Start of Materials provided
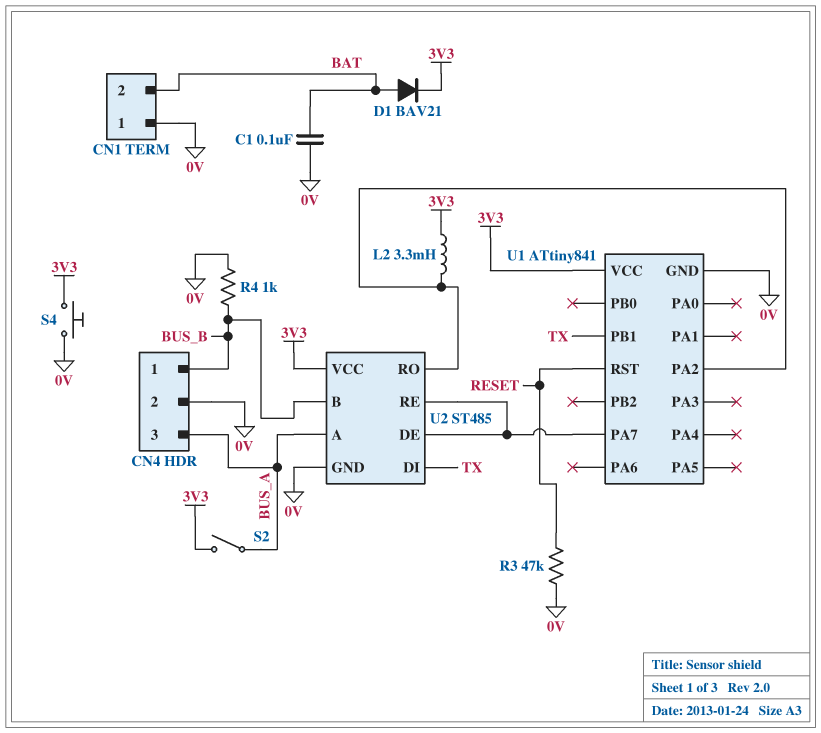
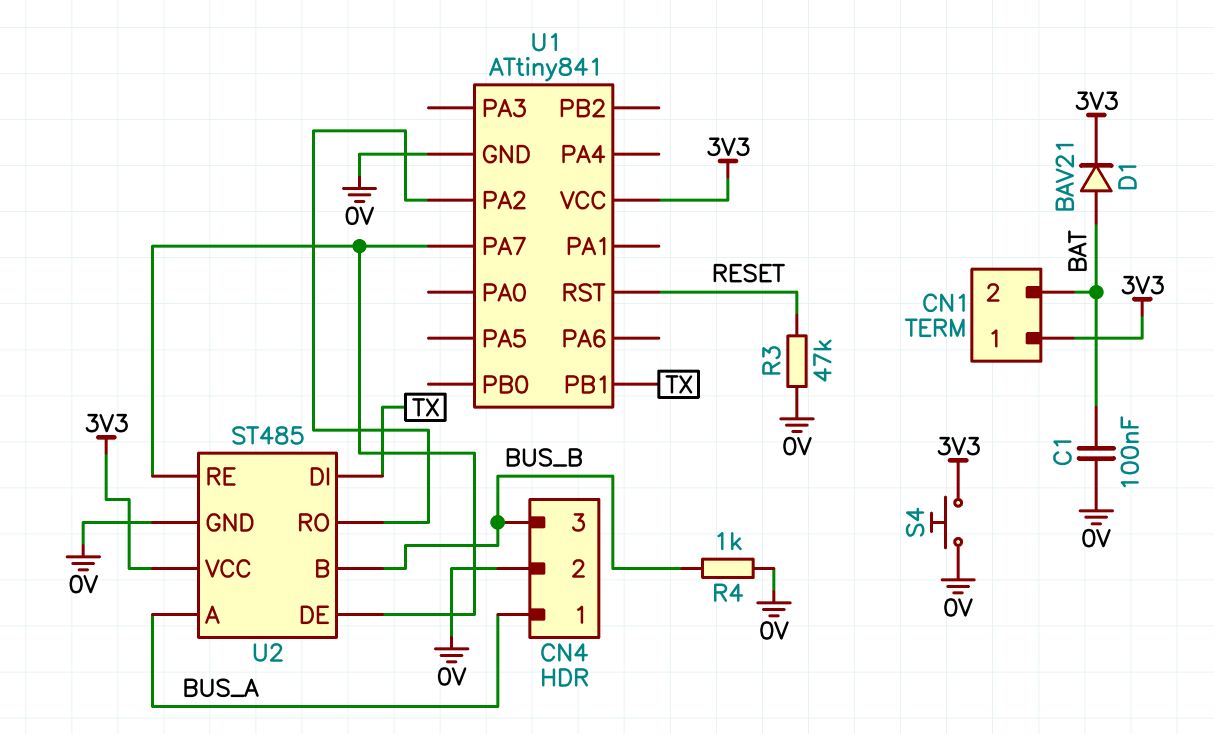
CN1 pin 1: 0V -> 3V3
CN4 pin 1: BUS_B -> BUS_A
CN4 pin 3: BUS_A -> BUS_B
L2: 3.3mH (3V3, U1/PA2) -> none
S2: switch (3V3, BUS_A) -> none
End of Materials provided
◆ **What is being asked**: The lines you need run from the one containing "CN4 pin 1: BUS_B -> BUS_A" to the end of the listing. Output exactly those, both ends included.

◆ **Response to this task**:
CN4 pin 1: BUS_B -> BUS_A
CN4 pin 3: BUS_A -> BUS_B
L2: 3.3mH (3V3, U1/PA2) -> none
S2: switch (3V3, BUS_A) -> none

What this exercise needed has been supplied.